▶ [The problem]: Return the data below exactly, but only from the line containing "camera: 20 degrees left, 0 degrees up" through the line containing "none -> black lamp [546,295,645,365]", with both of those lines included.

▶ [Dataset content]:
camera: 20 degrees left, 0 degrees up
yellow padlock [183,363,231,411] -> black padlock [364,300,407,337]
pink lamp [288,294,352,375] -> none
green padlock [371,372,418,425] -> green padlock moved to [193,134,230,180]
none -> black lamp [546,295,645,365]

--

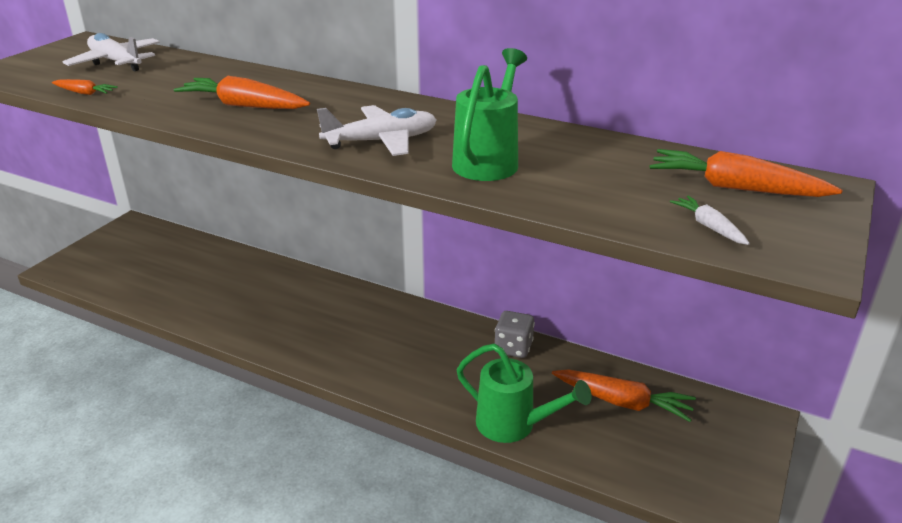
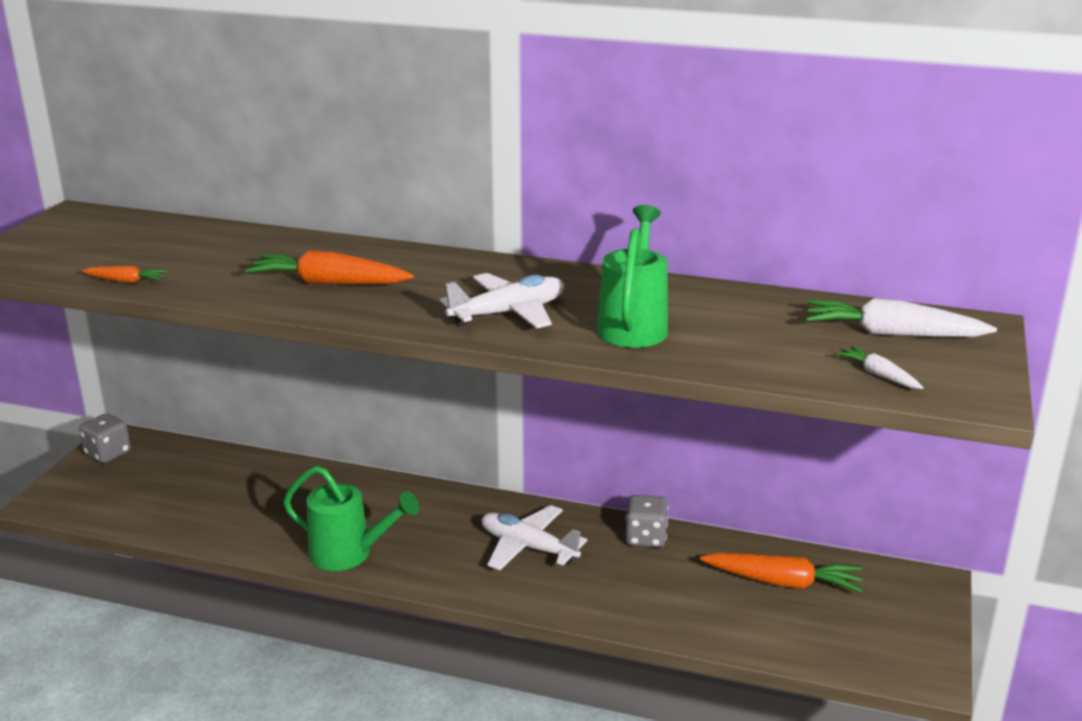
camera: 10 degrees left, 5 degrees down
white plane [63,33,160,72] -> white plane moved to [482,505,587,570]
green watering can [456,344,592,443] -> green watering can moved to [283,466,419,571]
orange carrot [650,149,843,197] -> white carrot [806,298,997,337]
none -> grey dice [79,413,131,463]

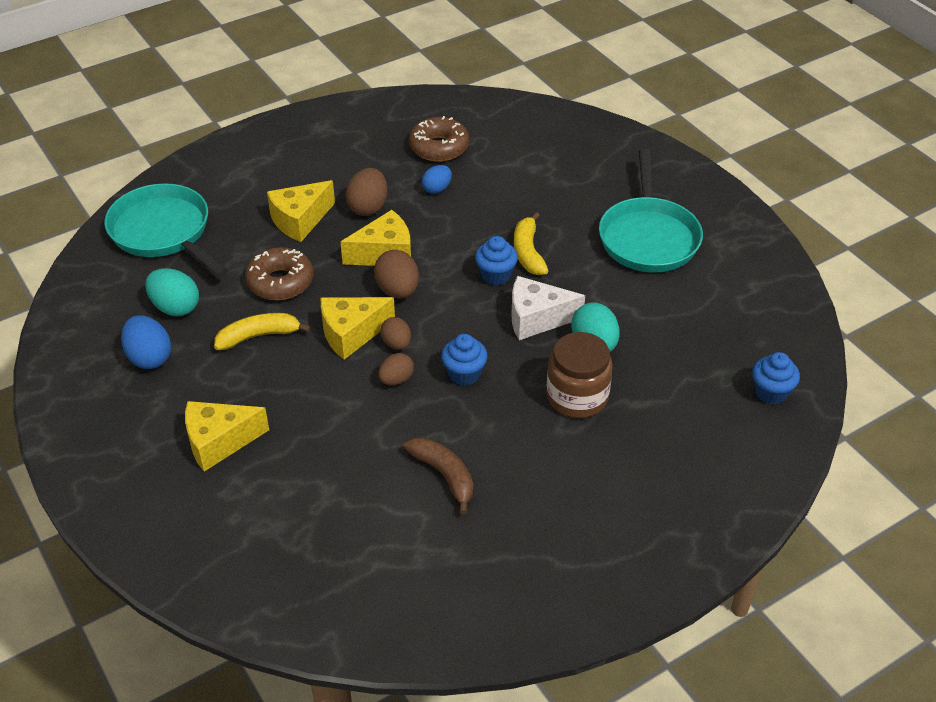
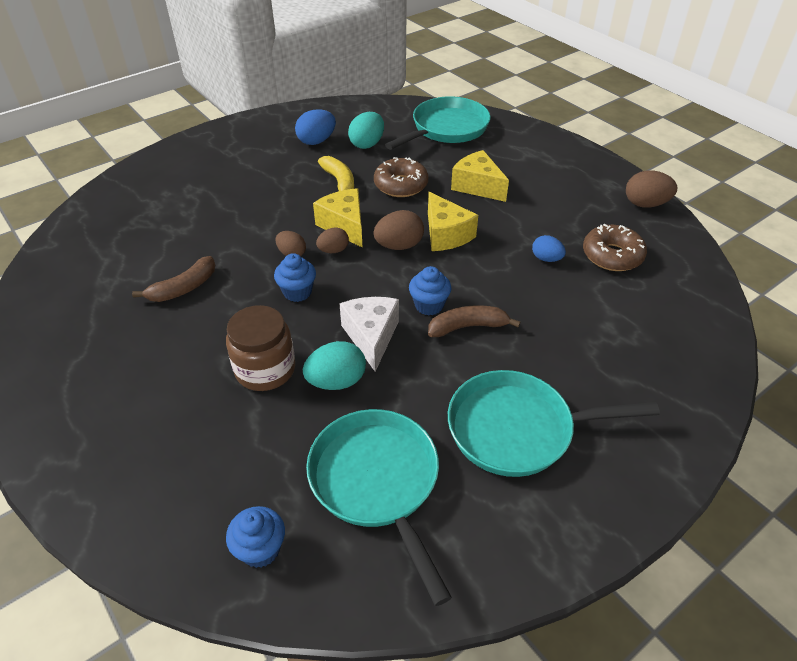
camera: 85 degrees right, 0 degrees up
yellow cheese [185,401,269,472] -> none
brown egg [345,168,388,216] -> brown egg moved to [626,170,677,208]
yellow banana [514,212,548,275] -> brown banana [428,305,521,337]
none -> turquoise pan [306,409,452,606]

▶ [Exercise response]:
camera: 20 degrees left, 0 degrees up
yellow padlock [183,363,231,411] -> black padlock [364,300,407,337]
pink lamp [288,294,352,375] -> none
green padlock [371,372,418,425] -> green padlock moved to [193,134,230,180]
none -> black lamp [546,295,645,365]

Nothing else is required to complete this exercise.